◆ RECORDS TO USE:

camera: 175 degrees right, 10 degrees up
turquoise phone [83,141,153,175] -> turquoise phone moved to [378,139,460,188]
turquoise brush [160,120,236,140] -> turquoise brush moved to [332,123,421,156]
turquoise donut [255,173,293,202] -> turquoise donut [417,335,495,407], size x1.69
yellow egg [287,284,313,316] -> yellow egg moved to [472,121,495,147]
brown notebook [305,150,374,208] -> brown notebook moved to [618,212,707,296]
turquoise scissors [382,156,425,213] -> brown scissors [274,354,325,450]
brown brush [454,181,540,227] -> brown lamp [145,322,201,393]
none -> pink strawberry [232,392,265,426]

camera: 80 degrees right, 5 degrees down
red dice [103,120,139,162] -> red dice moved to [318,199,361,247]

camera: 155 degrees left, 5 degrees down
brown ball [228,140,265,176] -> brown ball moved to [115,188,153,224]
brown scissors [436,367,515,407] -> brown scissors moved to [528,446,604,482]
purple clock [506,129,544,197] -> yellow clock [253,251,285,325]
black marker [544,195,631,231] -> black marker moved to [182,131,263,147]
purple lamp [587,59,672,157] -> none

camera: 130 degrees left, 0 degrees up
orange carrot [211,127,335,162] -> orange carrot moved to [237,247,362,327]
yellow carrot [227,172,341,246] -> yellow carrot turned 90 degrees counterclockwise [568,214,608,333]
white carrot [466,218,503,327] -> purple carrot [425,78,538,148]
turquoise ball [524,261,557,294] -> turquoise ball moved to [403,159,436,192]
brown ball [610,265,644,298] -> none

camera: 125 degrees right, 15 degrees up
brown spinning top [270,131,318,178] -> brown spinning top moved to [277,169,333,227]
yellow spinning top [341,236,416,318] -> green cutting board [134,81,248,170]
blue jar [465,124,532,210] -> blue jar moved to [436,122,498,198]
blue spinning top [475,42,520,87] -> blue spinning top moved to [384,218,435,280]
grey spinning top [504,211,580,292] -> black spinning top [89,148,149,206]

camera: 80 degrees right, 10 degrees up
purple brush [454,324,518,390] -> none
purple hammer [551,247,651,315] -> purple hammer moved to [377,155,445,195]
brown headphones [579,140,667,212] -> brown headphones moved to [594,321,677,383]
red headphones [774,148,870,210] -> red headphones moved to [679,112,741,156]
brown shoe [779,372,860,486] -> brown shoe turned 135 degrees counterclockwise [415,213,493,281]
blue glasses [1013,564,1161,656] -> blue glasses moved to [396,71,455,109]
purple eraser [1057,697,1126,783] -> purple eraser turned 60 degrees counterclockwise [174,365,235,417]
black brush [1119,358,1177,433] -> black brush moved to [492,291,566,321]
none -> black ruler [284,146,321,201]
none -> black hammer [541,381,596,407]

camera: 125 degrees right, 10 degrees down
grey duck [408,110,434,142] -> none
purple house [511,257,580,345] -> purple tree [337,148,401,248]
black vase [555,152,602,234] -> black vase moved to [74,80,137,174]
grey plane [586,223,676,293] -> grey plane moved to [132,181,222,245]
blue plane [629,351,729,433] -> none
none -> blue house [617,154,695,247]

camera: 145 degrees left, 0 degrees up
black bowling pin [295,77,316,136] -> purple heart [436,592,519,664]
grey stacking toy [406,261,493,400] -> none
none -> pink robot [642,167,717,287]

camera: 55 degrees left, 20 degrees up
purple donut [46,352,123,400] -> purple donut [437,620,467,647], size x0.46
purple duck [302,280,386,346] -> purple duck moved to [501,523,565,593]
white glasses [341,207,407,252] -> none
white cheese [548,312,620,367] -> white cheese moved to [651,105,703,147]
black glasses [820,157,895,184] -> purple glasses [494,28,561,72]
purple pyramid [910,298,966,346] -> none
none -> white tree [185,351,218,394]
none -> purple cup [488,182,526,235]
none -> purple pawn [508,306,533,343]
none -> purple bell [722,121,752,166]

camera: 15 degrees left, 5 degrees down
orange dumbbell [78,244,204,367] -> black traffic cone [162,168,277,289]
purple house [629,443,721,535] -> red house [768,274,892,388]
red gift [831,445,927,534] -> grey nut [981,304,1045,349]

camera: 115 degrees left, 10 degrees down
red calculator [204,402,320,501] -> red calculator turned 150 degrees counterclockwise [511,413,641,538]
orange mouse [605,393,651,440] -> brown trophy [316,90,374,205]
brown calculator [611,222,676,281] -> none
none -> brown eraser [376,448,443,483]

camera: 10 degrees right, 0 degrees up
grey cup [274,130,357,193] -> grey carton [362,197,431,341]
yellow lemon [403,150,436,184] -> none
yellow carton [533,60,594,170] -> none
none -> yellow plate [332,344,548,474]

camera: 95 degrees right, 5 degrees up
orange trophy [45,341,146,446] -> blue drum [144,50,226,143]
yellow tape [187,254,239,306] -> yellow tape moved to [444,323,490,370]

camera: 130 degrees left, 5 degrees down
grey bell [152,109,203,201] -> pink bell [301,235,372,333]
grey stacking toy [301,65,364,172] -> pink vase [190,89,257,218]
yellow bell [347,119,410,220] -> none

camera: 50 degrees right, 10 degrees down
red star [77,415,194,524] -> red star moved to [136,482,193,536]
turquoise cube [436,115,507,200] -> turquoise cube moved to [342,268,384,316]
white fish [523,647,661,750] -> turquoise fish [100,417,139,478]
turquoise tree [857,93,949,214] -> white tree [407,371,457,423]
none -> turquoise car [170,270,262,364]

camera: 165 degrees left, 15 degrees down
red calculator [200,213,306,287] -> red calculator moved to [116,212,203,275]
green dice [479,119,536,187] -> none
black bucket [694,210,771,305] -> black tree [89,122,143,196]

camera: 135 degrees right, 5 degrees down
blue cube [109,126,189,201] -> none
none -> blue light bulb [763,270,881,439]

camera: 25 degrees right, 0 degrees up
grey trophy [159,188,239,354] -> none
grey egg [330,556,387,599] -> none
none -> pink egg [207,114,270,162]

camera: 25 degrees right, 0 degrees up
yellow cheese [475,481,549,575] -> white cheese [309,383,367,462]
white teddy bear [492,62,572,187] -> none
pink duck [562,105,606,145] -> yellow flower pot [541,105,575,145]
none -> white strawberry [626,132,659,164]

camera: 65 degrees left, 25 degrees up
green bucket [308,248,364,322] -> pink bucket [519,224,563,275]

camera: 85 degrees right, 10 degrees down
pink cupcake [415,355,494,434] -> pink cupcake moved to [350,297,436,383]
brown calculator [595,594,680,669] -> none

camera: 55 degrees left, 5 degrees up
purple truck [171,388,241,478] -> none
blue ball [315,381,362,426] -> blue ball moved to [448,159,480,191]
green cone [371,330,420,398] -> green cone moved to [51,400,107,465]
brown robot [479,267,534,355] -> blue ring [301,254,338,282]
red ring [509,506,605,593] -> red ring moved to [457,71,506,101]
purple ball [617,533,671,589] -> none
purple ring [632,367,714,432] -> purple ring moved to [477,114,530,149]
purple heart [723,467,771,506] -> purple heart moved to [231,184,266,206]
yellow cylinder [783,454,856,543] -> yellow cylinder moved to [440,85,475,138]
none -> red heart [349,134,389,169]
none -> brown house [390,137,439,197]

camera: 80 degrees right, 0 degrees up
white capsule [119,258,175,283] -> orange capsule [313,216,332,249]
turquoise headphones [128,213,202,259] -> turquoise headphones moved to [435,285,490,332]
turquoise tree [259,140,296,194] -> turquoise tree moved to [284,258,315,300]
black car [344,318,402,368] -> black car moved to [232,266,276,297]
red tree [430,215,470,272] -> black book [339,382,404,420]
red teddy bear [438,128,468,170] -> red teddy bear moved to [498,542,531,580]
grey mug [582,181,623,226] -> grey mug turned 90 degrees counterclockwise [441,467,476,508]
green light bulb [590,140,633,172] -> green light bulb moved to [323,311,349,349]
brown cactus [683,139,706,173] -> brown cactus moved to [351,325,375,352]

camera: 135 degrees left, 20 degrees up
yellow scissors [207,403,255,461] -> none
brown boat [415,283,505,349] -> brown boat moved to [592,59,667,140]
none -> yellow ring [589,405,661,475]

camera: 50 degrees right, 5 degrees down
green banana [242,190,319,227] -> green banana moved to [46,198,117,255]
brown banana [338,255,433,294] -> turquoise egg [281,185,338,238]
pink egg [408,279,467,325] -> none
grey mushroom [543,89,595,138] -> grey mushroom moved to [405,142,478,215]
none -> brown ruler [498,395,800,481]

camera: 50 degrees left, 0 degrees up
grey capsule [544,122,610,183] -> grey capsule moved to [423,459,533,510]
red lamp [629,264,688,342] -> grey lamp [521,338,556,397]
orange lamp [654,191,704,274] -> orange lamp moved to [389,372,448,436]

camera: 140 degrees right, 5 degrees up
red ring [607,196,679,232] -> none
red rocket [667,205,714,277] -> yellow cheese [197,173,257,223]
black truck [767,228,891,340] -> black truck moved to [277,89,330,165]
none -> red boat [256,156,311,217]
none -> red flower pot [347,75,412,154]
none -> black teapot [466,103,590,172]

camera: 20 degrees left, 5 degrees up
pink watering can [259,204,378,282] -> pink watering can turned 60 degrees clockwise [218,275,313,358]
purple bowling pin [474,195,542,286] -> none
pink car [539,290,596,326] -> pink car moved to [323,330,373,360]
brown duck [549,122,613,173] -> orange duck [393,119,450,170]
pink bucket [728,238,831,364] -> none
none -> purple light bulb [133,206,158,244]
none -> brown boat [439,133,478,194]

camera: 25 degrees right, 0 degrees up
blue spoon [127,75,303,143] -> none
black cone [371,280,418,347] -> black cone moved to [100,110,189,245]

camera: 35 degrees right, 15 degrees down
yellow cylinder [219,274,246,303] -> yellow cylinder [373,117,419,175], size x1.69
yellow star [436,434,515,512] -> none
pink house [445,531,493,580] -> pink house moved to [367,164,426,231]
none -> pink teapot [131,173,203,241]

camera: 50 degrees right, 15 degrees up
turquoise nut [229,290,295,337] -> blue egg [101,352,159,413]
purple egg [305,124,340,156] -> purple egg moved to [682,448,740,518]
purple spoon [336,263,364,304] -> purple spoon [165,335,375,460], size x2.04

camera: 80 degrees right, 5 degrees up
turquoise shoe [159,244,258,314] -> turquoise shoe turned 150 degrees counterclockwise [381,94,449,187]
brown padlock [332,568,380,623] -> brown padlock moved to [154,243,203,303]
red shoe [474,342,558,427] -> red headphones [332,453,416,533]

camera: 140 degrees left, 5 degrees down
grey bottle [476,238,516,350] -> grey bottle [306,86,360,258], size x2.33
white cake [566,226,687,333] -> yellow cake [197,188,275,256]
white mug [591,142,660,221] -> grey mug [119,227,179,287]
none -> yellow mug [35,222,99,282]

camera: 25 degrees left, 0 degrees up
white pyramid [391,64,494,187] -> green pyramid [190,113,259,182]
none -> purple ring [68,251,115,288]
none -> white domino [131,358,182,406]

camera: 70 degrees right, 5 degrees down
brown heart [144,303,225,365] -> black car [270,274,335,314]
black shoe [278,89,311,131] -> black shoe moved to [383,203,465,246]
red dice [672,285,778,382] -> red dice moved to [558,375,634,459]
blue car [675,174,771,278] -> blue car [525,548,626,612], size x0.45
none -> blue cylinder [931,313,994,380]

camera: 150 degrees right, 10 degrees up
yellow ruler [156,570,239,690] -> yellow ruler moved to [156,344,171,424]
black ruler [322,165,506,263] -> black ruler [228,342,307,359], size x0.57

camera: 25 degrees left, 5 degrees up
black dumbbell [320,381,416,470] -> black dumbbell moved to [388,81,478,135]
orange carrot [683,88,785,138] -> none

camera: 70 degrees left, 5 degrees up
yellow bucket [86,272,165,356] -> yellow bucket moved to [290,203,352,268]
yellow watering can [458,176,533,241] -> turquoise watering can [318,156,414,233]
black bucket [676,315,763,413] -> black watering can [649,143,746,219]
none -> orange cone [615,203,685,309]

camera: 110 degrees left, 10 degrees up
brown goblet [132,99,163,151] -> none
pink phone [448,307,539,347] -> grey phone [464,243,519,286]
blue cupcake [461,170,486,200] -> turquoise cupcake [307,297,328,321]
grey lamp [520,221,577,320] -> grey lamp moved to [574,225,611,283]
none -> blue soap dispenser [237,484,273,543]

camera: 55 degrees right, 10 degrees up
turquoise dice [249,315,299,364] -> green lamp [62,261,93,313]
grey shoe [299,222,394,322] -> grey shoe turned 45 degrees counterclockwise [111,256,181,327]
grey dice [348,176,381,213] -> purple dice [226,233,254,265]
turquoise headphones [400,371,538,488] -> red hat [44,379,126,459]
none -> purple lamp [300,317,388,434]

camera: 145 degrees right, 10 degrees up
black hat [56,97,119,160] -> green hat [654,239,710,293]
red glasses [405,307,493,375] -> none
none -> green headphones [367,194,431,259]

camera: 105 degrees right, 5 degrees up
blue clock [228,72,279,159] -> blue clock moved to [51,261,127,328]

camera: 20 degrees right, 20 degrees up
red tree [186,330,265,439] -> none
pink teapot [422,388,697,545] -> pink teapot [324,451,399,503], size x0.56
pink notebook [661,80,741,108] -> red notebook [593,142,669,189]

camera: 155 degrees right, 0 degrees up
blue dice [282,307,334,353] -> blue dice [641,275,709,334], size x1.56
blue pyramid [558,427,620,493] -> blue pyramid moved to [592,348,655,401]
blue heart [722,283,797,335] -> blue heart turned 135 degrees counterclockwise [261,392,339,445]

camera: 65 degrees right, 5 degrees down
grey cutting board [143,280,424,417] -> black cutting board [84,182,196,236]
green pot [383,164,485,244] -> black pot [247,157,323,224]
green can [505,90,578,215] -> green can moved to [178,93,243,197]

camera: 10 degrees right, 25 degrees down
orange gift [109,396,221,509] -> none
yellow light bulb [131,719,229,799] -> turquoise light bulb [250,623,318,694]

◆ WHAT IS BEING ASKED: Could you reproduce exactly the lines of the entries above, from the one with "camera: 125 degrees right, 15 degrees up" through the one with "purple brush [454,324,518,390] -> none", and nothing else?

◆ RESPONSE TO THIS EXERCISE:
camera: 125 degrees right, 15 degrees up
brown spinning top [270,131,318,178] -> brown spinning top moved to [277,169,333,227]
yellow spinning top [341,236,416,318] -> green cutting board [134,81,248,170]
blue jar [465,124,532,210] -> blue jar moved to [436,122,498,198]
blue spinning top [475,42,520,87] -> blue spinning top moved to [384,218,435,280]
grey spinning top [504,211,580,292] -> black spinning top [89,148,149,206]

camera: 80 degrees right, 10 degrees up
purple brush [454,324,518,390] -> none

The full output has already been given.